Gather all lines with "degrees" from the records.

(Scene edit records)

=== Section Start ===

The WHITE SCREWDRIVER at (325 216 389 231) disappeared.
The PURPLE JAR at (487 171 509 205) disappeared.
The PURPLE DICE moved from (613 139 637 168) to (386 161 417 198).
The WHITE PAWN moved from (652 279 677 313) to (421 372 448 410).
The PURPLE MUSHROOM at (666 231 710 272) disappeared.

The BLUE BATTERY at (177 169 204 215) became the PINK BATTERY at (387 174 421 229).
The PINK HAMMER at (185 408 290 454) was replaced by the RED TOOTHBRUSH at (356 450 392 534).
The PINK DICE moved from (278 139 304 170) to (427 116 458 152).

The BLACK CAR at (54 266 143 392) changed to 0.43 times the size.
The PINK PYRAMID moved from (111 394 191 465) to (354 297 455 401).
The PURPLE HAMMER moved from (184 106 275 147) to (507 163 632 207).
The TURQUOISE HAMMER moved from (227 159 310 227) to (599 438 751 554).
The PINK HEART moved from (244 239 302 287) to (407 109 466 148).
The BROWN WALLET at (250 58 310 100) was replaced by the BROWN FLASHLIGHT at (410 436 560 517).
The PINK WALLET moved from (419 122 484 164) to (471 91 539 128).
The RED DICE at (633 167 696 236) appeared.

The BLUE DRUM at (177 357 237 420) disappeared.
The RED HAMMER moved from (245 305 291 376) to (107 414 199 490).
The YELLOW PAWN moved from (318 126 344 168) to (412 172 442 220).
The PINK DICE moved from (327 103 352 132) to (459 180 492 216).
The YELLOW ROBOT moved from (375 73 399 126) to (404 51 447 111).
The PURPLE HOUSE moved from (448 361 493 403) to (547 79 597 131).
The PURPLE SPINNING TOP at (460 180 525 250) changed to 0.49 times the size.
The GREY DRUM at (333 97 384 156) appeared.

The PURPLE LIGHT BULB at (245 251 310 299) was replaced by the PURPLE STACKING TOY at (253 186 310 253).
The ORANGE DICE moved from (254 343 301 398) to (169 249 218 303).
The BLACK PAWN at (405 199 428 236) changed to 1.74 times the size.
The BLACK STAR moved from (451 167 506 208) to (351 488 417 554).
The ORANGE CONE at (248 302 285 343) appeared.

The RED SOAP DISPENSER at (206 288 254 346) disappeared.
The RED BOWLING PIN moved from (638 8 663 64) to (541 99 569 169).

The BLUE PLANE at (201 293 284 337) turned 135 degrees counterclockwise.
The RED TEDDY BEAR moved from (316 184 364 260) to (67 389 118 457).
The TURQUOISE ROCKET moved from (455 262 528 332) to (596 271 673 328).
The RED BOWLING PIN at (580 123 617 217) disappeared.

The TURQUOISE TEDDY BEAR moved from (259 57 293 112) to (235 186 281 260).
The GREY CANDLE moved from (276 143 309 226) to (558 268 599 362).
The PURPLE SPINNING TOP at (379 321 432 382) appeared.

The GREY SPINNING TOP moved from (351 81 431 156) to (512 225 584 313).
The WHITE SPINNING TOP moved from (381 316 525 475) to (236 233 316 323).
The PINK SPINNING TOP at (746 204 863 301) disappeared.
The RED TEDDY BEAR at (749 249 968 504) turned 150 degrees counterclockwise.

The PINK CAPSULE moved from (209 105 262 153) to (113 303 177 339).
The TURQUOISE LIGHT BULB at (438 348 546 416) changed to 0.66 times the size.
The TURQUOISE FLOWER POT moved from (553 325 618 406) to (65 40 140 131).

=== Section End ===

RESPONSE:
The BLUE PLANE at (201 293 284 337) turned 135 degrees counterclockwise.
The RED TEDDY BEAR at (749 249 968 504) turned 150 degrees counterclockwise.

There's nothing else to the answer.